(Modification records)
══════════

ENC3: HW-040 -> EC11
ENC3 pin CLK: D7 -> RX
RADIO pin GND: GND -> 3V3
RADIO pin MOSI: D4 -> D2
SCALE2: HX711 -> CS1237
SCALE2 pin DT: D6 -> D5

══════════

» Task requirements
Transcribe all entries exactly as they are given.

» Answer section
ENC3: HW-040 -> EC11
ENC3 pin CLK: D7 -> RX
RADIO pin GND: GND -> 3V3
RADIO pin MOSI: D4 -> D2
SCALE2: HX711 -> CS1237
SCALE2 pin DT: D6 -> D5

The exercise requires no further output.